++++ Supplied material

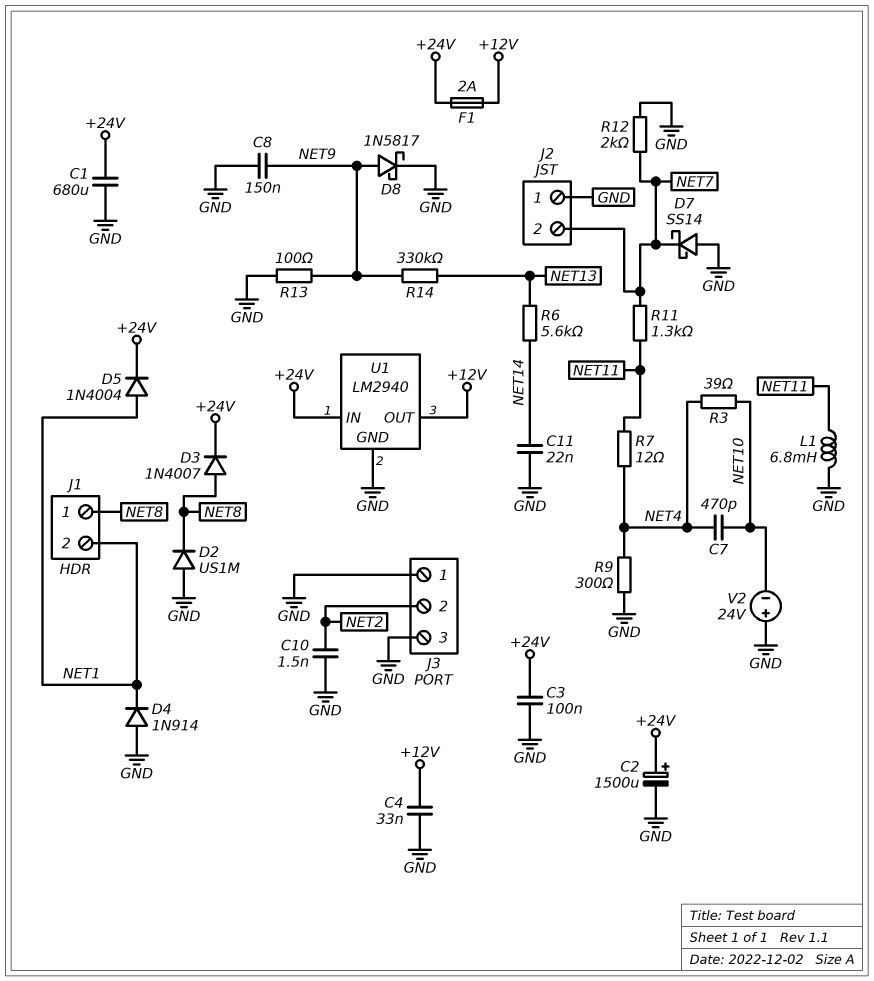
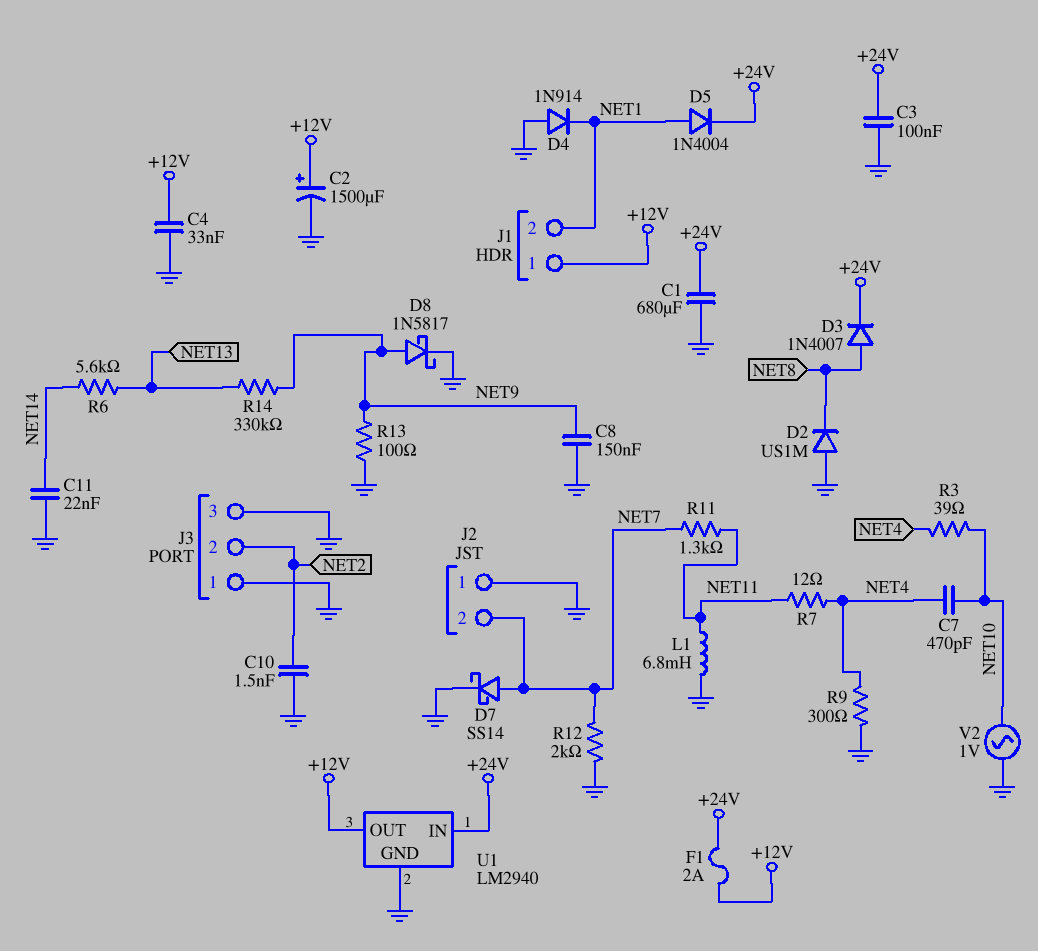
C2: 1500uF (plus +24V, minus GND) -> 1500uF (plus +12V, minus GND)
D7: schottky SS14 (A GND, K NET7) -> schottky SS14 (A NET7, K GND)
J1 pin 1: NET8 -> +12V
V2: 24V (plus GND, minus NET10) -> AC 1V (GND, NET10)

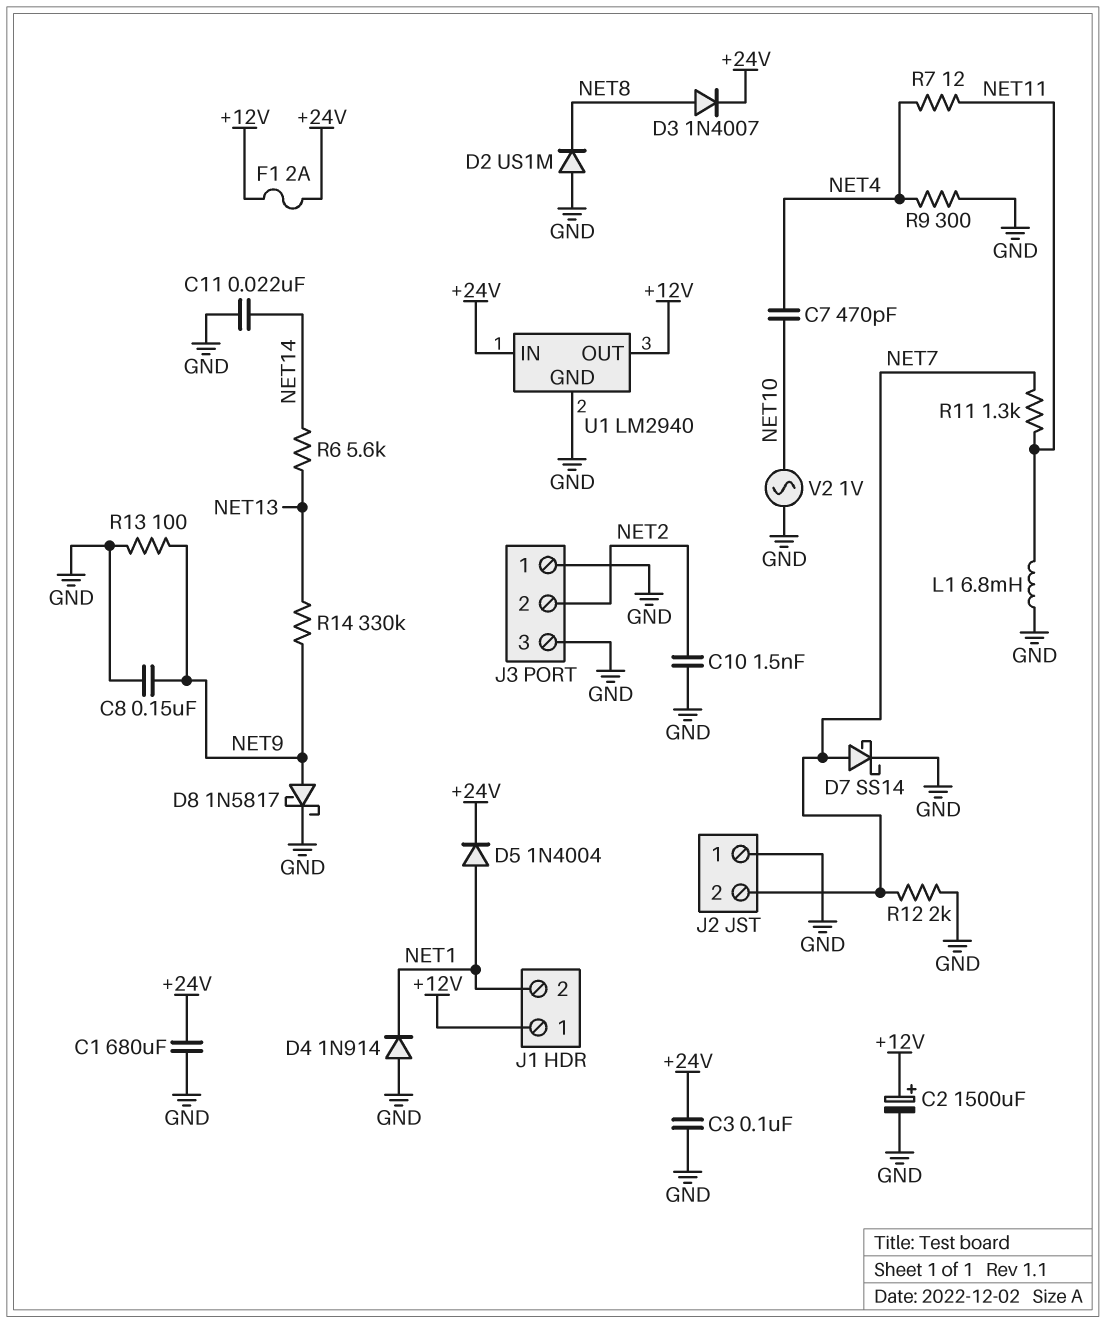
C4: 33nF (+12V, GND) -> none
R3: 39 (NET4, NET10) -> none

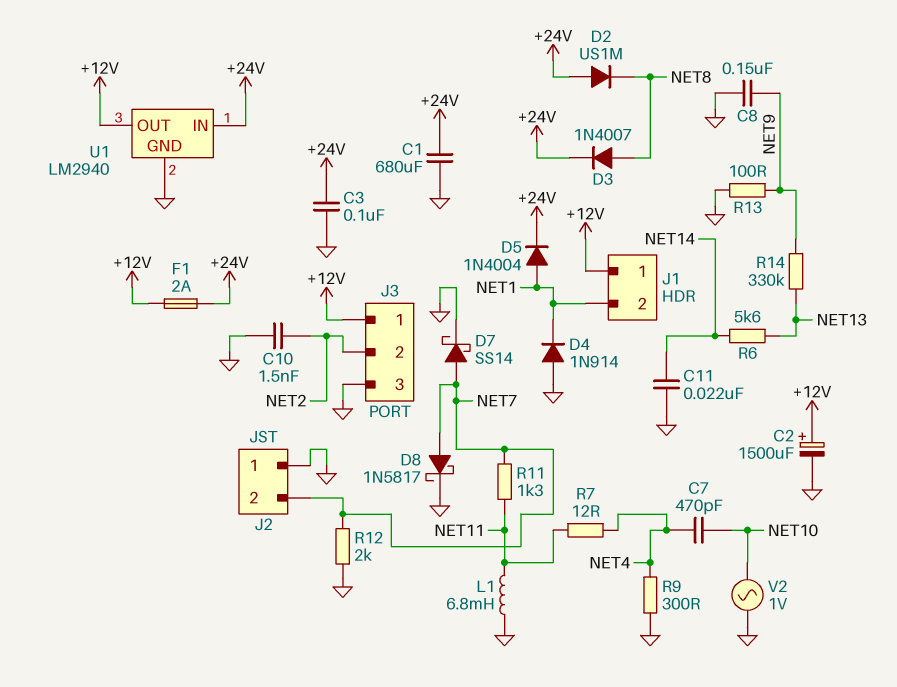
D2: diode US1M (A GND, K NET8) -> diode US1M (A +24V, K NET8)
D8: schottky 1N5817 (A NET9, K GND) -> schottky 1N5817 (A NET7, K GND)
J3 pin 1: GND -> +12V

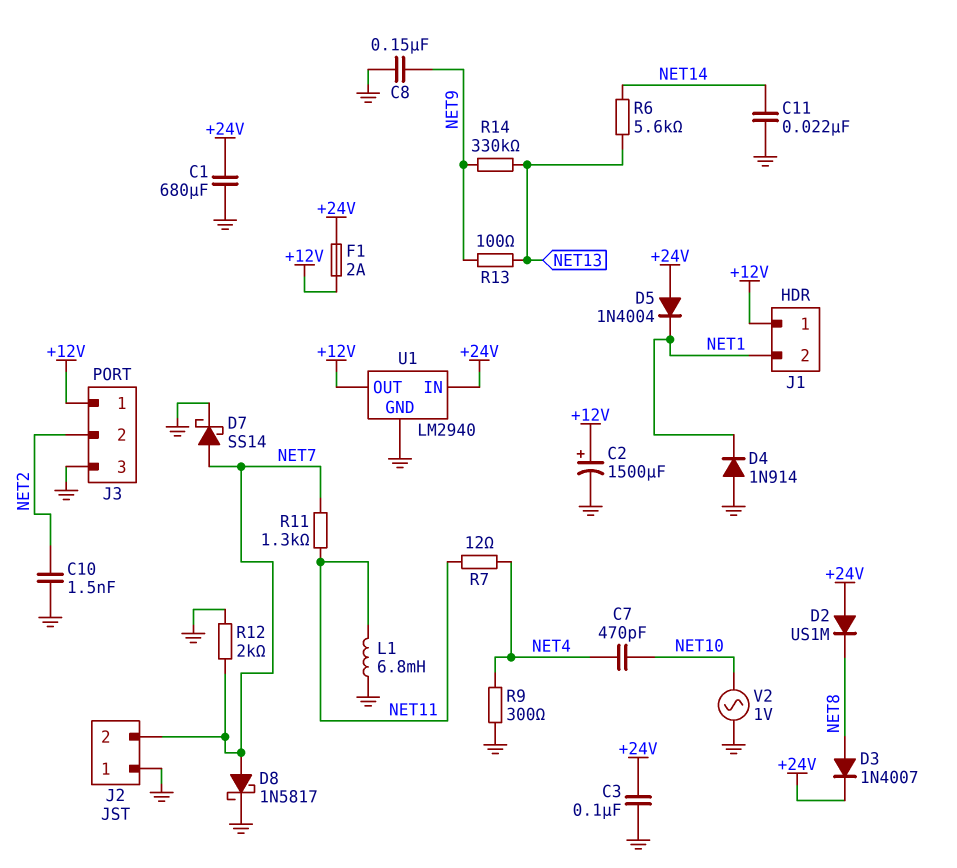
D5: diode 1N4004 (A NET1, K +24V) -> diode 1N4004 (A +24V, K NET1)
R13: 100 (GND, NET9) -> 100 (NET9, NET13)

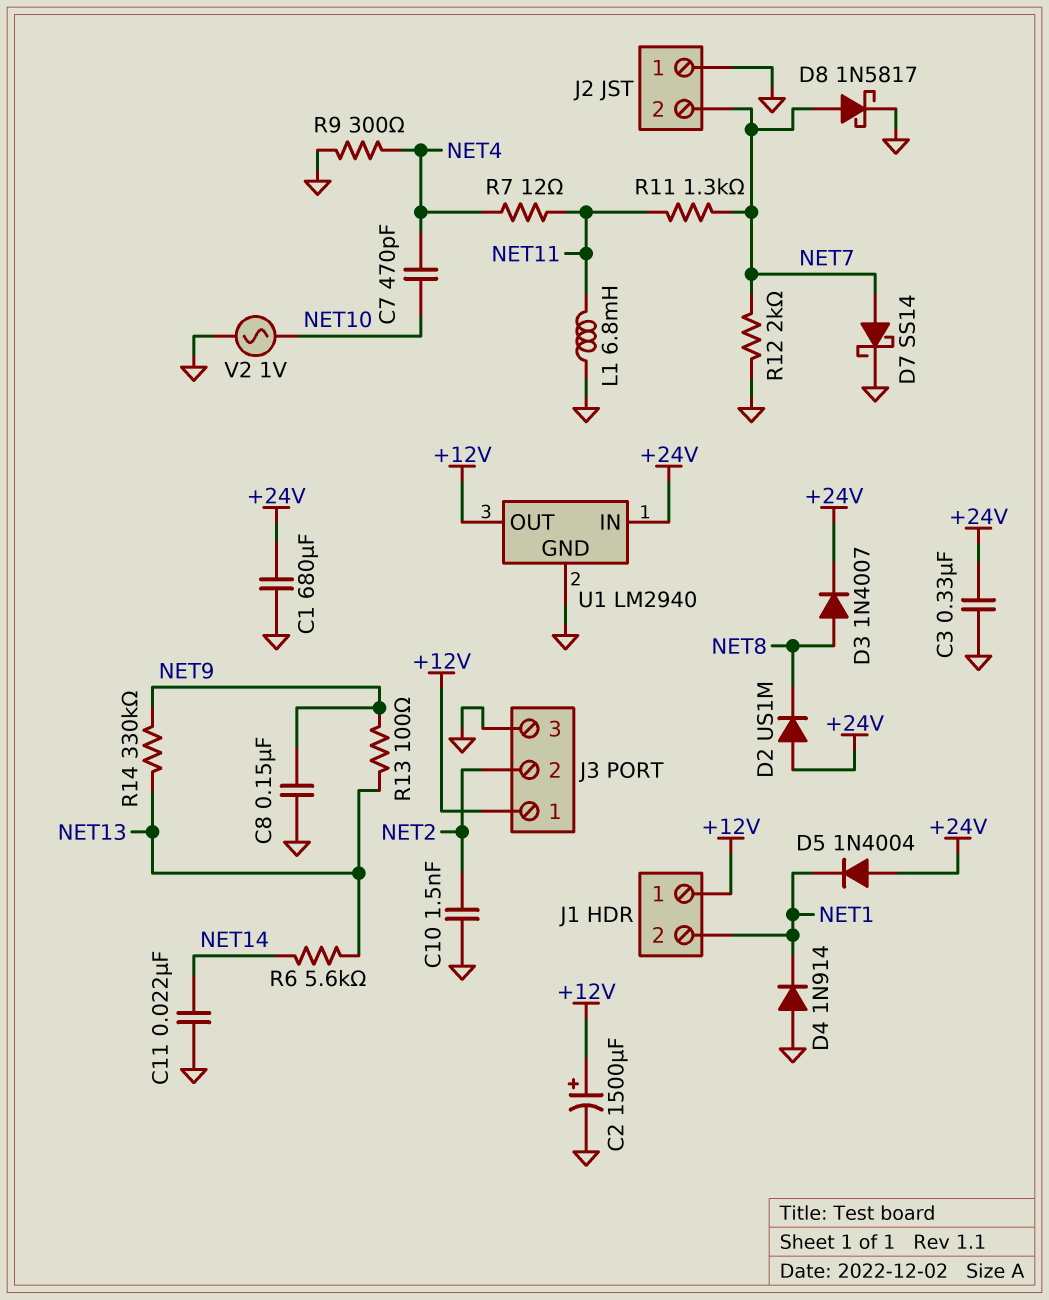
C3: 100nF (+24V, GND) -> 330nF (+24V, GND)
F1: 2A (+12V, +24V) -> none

++++++++

* [Exercise]: A word-for-word copy of the entries above is what is needed, without any images.

* [Reply to the exercise]:
C2: 1500uF (plus +24V, minus GND) -> 1500uF (plus +12V, minus GND)
D7: schottky SS14 (A GND, K NET7) -> schottky SS14 (A NET7, K GND)
J1 pin 1: NET8 -> +12V
V2: 24V (plus GND, minus NET10) -> AC 1V (GND, NET10)

C4: 33nF (+12V, GND) -> none
R3: 39 (NET4, NET10) -> none

D2: diode US1M (A GND, K NET8) -> diode US1M (A +24V, K NET8)
D8: schottky 1N5817 (A NET9, K GND) -> schottky 1N5817 (A NET7, K GND)
J3 pin 1: GND -> +12V

D5: diode 1N4004 (A NET1, K +24V) -> diode 1N4004 (A +24V, K NET1)
R13: 100 (GND, NET9) -> 100 (NET9, NET13)

C3: 100nF (+24V, GND) -> 330nF (+24V, GND)
F1: 2A (+12V, +24V) -> none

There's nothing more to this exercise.